### [Raw data]

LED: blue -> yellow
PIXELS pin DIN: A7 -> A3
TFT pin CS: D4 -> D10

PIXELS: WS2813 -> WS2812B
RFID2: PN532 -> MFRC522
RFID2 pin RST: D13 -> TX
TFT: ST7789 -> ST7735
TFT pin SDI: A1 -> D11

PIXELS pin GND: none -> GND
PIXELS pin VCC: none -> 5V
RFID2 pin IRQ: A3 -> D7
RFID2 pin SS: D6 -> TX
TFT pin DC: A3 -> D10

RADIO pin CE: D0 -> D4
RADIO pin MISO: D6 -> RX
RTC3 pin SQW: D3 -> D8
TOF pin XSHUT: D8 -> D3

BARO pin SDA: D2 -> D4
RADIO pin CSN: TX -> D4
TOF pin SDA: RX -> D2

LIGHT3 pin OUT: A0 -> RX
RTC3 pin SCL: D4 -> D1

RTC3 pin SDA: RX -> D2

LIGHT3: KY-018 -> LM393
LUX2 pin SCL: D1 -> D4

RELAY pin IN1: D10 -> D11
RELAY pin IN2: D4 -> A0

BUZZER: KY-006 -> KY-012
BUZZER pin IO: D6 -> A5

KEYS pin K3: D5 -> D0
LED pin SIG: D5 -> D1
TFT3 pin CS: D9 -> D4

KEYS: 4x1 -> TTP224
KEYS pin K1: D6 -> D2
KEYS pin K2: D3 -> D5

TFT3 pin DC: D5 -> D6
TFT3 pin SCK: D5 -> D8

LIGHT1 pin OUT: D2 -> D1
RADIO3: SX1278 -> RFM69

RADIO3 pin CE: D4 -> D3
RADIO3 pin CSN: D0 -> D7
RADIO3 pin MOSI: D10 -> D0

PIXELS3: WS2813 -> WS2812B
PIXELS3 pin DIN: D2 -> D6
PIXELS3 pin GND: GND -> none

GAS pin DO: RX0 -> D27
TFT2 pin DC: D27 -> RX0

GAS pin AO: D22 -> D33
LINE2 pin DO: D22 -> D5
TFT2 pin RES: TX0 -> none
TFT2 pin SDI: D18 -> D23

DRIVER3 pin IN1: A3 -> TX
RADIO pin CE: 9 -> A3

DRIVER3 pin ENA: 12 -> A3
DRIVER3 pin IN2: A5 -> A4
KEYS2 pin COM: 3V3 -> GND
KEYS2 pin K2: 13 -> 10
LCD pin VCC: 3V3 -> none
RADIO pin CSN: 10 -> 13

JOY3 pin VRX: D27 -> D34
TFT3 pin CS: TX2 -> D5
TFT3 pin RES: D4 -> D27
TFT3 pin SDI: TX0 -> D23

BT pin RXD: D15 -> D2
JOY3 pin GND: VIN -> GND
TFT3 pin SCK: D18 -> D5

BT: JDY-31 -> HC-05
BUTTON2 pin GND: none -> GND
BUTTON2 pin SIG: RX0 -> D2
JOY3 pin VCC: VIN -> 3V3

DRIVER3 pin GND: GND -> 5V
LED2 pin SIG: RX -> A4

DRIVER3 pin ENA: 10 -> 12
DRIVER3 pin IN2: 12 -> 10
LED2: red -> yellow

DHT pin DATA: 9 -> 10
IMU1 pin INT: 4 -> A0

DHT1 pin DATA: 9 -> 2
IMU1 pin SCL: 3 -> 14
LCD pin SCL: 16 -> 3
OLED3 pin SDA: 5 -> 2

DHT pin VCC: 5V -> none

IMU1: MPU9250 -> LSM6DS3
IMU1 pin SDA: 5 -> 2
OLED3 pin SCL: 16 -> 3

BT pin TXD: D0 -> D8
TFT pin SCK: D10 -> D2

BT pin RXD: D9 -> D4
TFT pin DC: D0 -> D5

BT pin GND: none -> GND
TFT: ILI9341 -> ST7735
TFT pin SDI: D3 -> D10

### [What you need to do]
The entries shown above must be restated word for word.

### [Task response]
LED: blue -> yellow
PIXELS pin DIN: A7 -> A3
TFT pin CS: D4 -> D10

PIXELS: WS2813 -> WS2812B
RFID2: PN532 -> MFRC522
RFID2 pin RST: D13 -> TX
TFT: ST7789 -> ST7735
TFT pin SDI: A1 -> D11

PIXELS pin GND: none -> GND
PIXELS pin VCC: none -> 5V
RFID2 pin IRQ: A3 -> D7
RFID2 pin SS: D6 -> TX
TFT pin DC: A3 -> D10

RADIO pin CE: D0 -> D4
RADIO pin MISO: D6 -> RX
RTC3 pin SQW: D3 -> D8
TOF pin XSHUT: D8 -> D3

BARO pin SDA: D2 -> D4
RADIO pin CSN: TX -> D4
TOF pin SDA: RX -> D2

LIGHT3 pin OUT: A0 -> RX
RTC3 pin SCL: D4 -> D1

RTC3 pin SDA: RX -> D2

LIGHT3: KY-018 -> LM393
LUX2 pin SCL: D1 -> D4

RELAY pin IN1: D10 -> D11
RELAY pin IN2: D4 -> A0

BUZZER: KY-006 -> KY-012
BUZZER pin IO: D6 -> A5

KEYS pin K3: D5 -> D0
LED pin SIG: D5 -> D1
TFT3 pin CS: D9 -> D4

KEYS: 4x1 -> TTP224
KEYS pin K1: D6 -> D2
KEYS pin K2: D3 -> D5

TFT3 pin DC: D5 -> D6
TFT3 pin SCK: D5 -> D8

LIGHT1 pin OUT: D2 -> D1
RADIO3: SX1278 -> RFM69

RADIO3 pin CE: D4 -> D3
RADIO3 pin CSN: D0 -> D7
RADIO3 pin MOSI: D10 -> D0

PIXELS3: WS2813 -> WS2812B
PIXELS3 pin DIN: D2 -> D6
PIXELS3 pin GND: GND -> none

GAS pin DO: RX0 -> D27
TFT2 pin DC: D27 -> RX0

GAS pin AO: D22 -> D33
LINE2 pin DO: D22 -> D5
TFT2 pin RES: TX0 -> none
TFT2 pin SDI: D18 -> D23

DRIVER3 pin IN1: A3 -> TX
RADIO pin CE: 9 -> A3

DRIVER3 pin ENA: 12 -> A3
DRIVER3 pin IN2: A5 -> A4
KEYS2 pin COM: 3V3 -> GND
KEYS2 pin K2: 13 -> 10
LCD pin VCC: 3V3 -> none
RADIO pin CSN: 10 -> 13

JOY3 pin VRX: D27 -> D34
TFT3 pin CS: TX2 -> D5
TFT3 pin RES: D4 -> D27
TFT3 pin SDI: TX0 -> D23

BT pin RXD: D15 -> D2
JOY3 pin GND: VIN -> GND
TFT3 pin SCK: D18 -> D5

BT: JDY-31 -> HC-05
BUTTON2 pin GND: none -> GND
BUTTON2 pin SIG: RX0 -> D2
JOY3 pin VCC: VIN -> 3V3

DRIVER3 pin GND: GND -> 5V
LED2 pin SIG: RX -> A4

DRIVER3 pin ENA: 10 -> 12
DRIVER3 pin IN2: 12 -> 10
LED2: red -> yellow

DHT pin DATA: 9 -> 10
IMU1 pin INT: 4 -> A0

DHT1 pin DATA: 9 -> 2
IMU1 pin SCL: 3 -> 14
LCD pin SCL: 16 -> 3
OLED3 pin SDA: 5 -> 2

DHT pin VCC: 5V -> none

IMU1: MPU9250 -> LSM6DS3
IMU1 pin SDA: 5 -> 2
OLED3 pin SCL: 16 -> 3

BT pin TXD: D0 -> D8
TFT pin SCK: D10 -> D2

BT pin RXD: D9 -> D4
TFT pin DC: D0 -> D5

BT pin GND: none -> GND
TFT: ILI9341 -> ST7735
TFT pin SDI: D3 -> D10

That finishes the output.